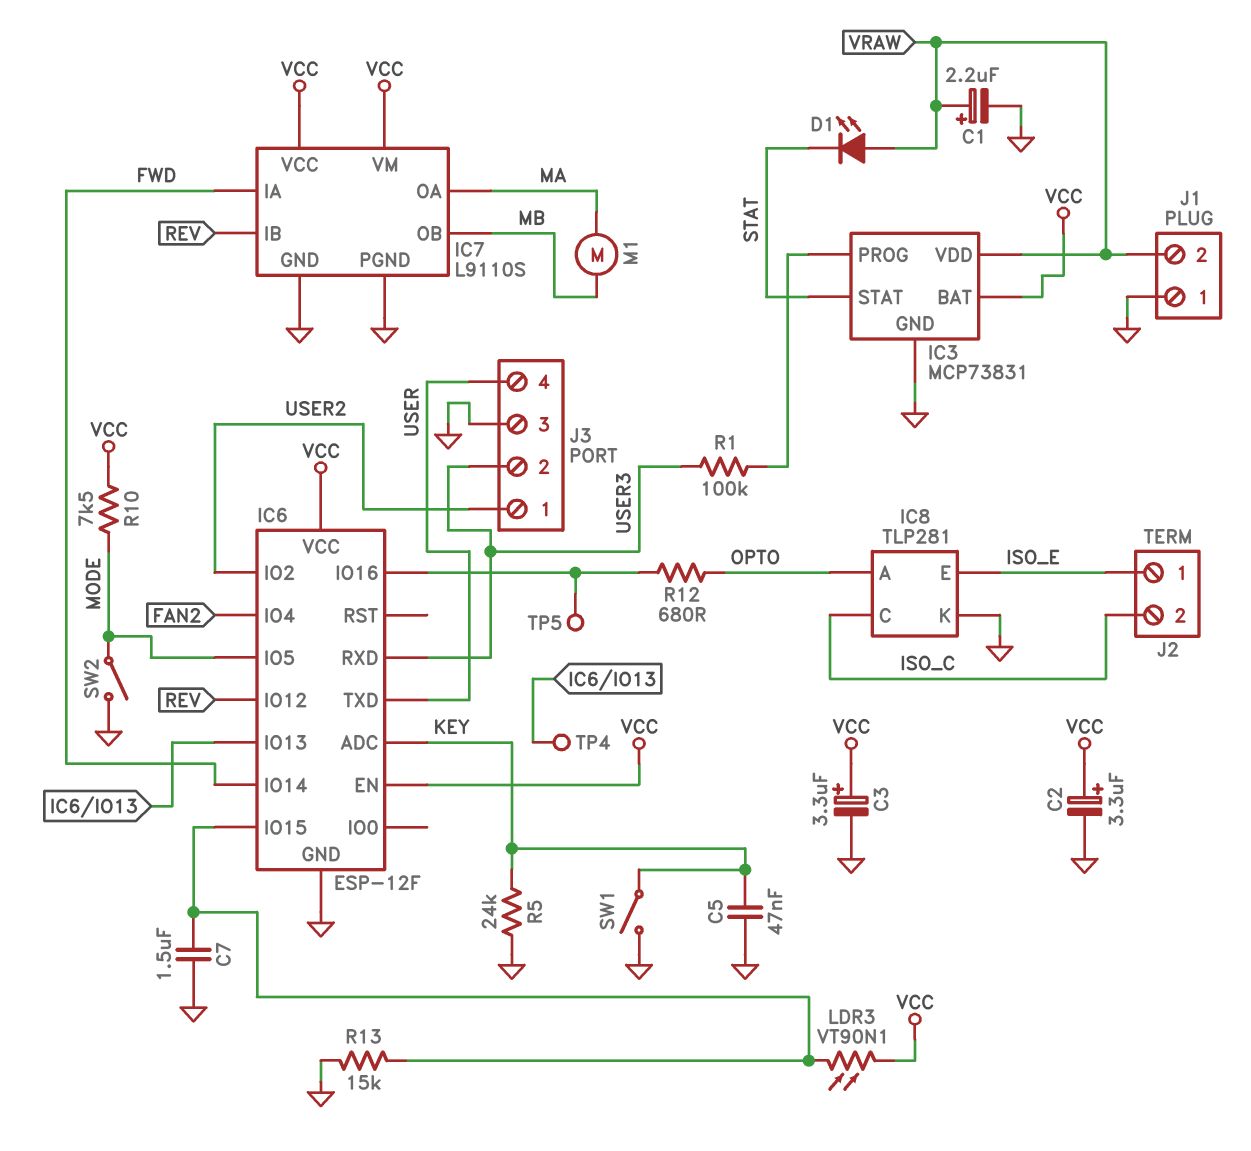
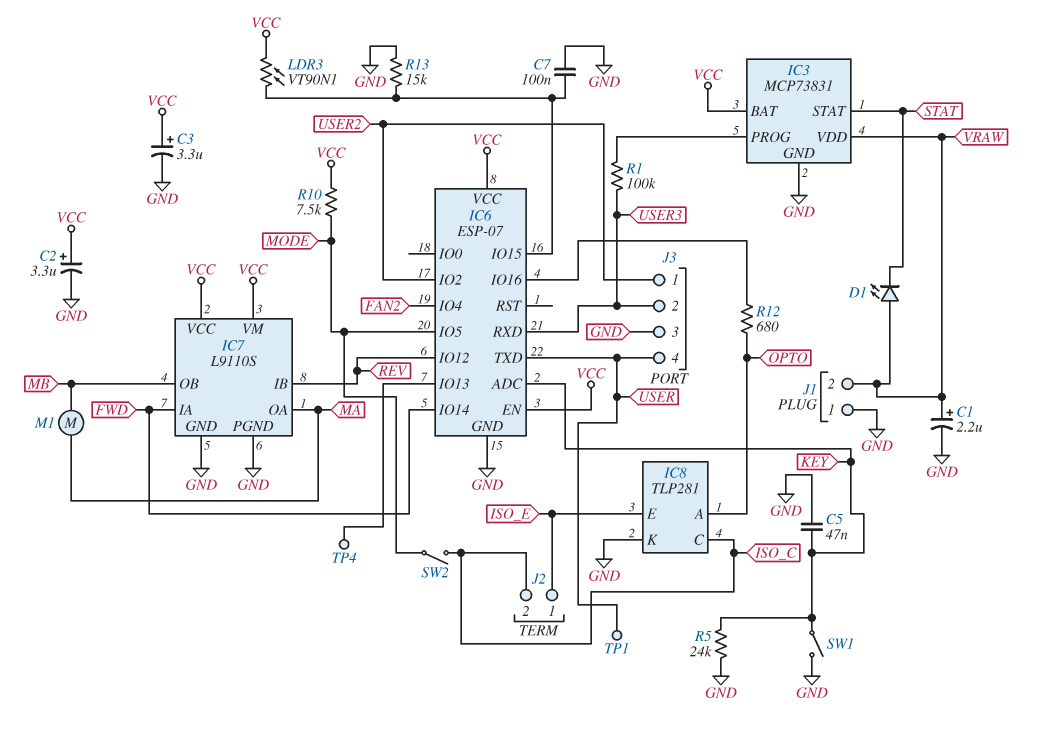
C7: 1.5uF (GND, IC6/IO15) -> 100nF (GND, IC6/IO15)
IC6: ESP-12F -> ESP-07
SW2: switch (GND, MODE) -> switch (ISO_C, MODE)
TP1: none -> test point (USER)
TP5: test point (IC6/IO16) -> none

## Problem statement
All lines from the one containing "IC6: ESP-12F -> ESP-07" to the last line of the material above must be copied exactly, and only those.

## Output for this exercise
IC6: ESP-12F -> ESP-07
SW2: switch (GND, MODE) -> switch (ISO_C, MODE)
TP1: none -> test point (USER)
TP5: test point (IC6/IO16) -> none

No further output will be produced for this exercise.